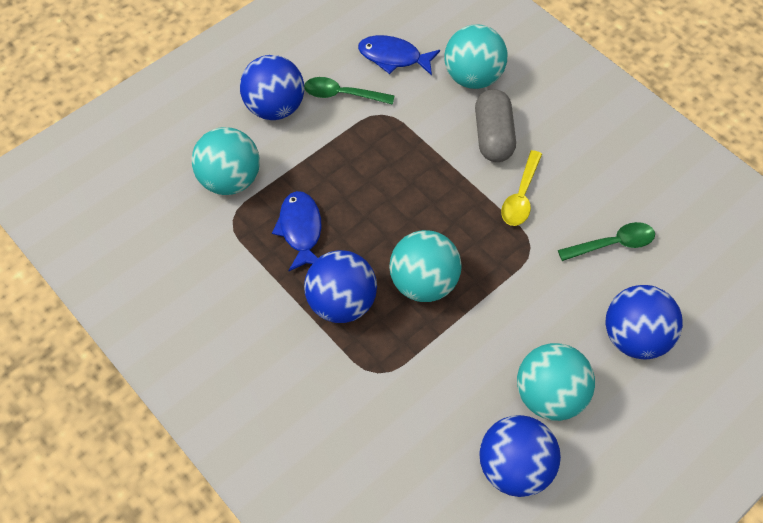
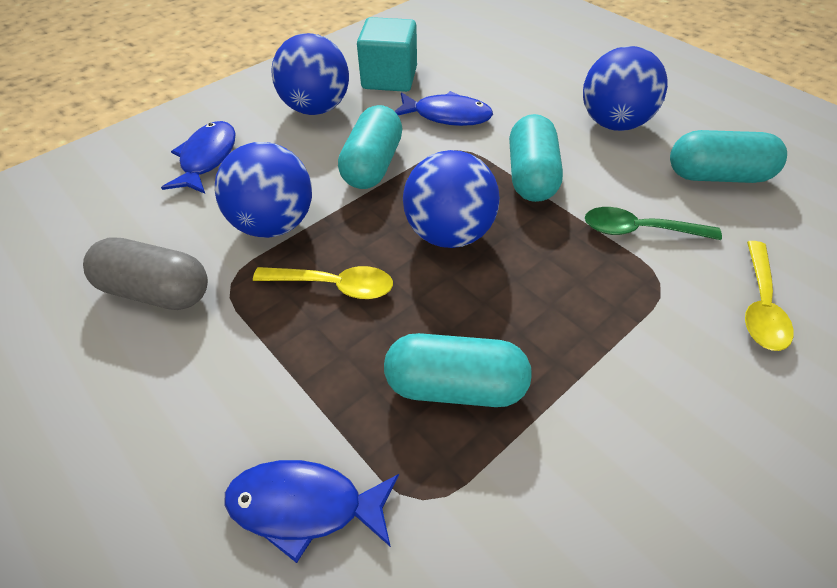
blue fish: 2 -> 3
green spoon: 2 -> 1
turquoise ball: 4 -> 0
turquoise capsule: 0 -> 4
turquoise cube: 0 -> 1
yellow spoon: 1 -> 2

..............................

All lines of the material that contain the word "turquoise" should be listed.

Exercise result:
turquoise ball: 4 -> 0
turquoise capsule: 0 -> 4
turquoise cube: 0 -> 1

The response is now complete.